*** Opening DATA TO EXAMINE ***
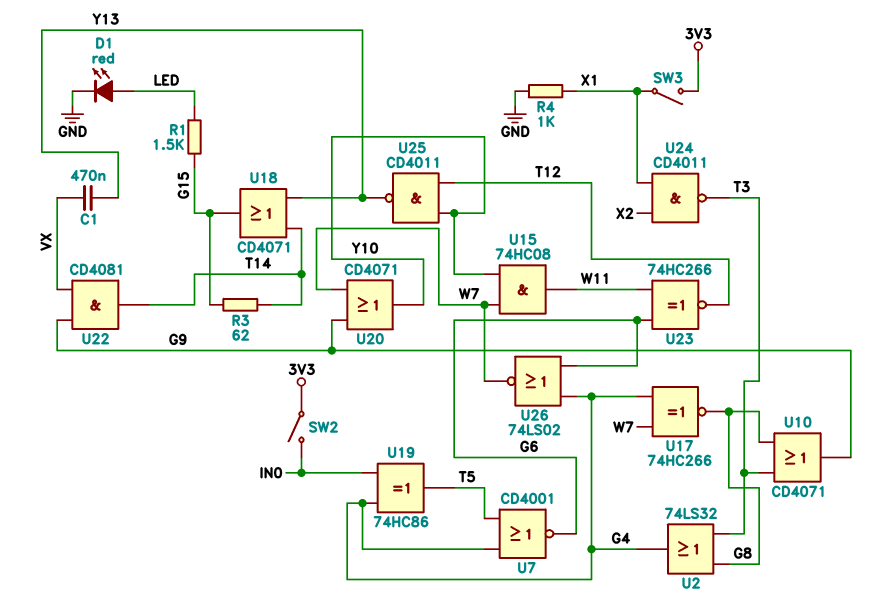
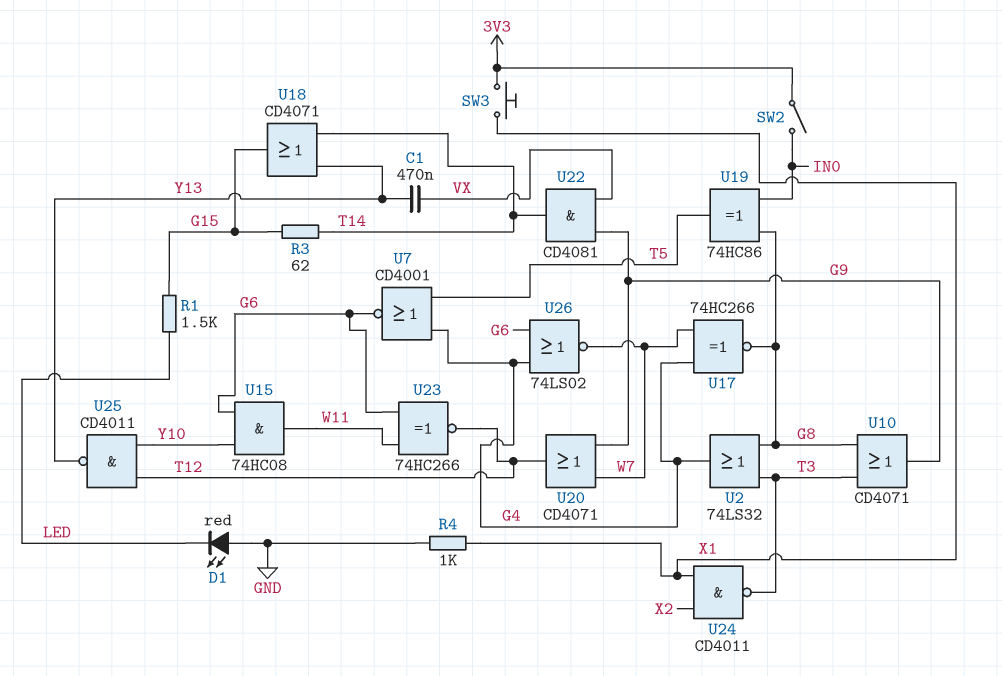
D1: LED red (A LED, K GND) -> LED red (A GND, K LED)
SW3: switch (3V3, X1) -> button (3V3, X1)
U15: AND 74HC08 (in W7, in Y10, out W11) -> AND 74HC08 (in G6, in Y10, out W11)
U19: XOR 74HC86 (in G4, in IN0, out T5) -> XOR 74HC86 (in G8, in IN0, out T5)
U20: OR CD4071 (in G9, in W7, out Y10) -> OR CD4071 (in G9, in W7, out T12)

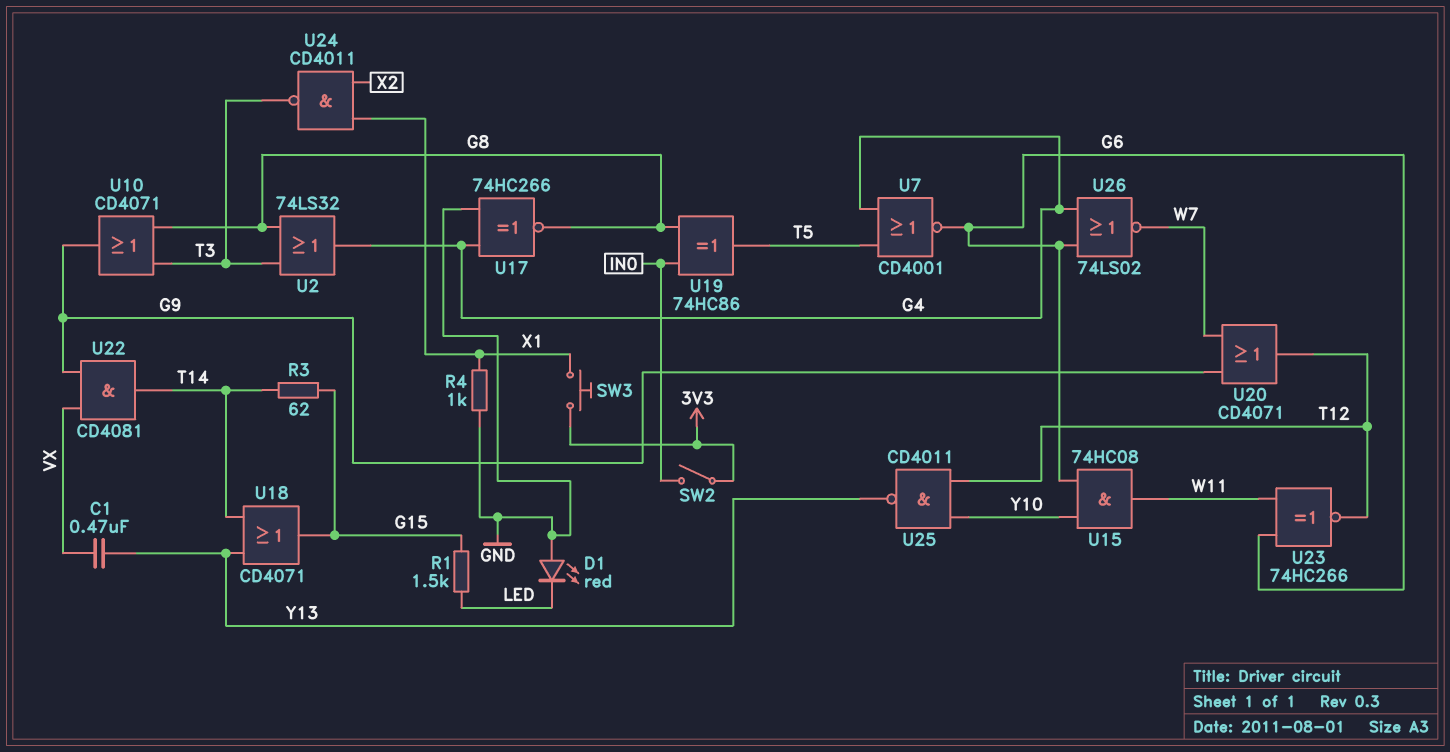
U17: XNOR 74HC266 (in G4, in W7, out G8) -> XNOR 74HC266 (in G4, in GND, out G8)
*** Closing DATA TO EXAMINE ***
WHAT IS EXPECTED: Output the lines above in full and exactly as given, omitting any pictures.

WRITTEN RESPONSE:
D1: LED red (A LED, K GND) -> LED red (A GND, K LED)
SW3: switch (3V3, X1) -> button (3V3, X1)
U15: AND 74HC08 (in W7, in Y10, out W11) -> AND 74HC08 (in G6, in Y10, out W11)
U19: XOR 74HC86 (in G4, in IN0, out T5) -> XOR 74HC86 (in G8, in IN0, out T5)
U20: OR CD4071 (in G9, in W7, out Y10) -> OR CD4071 (in G9, in W7, out T12)

U17: XNOR 74HC266 (in G4, in W7, out G8) -> XNOR 74HC266 (in G4, in GND, out G8)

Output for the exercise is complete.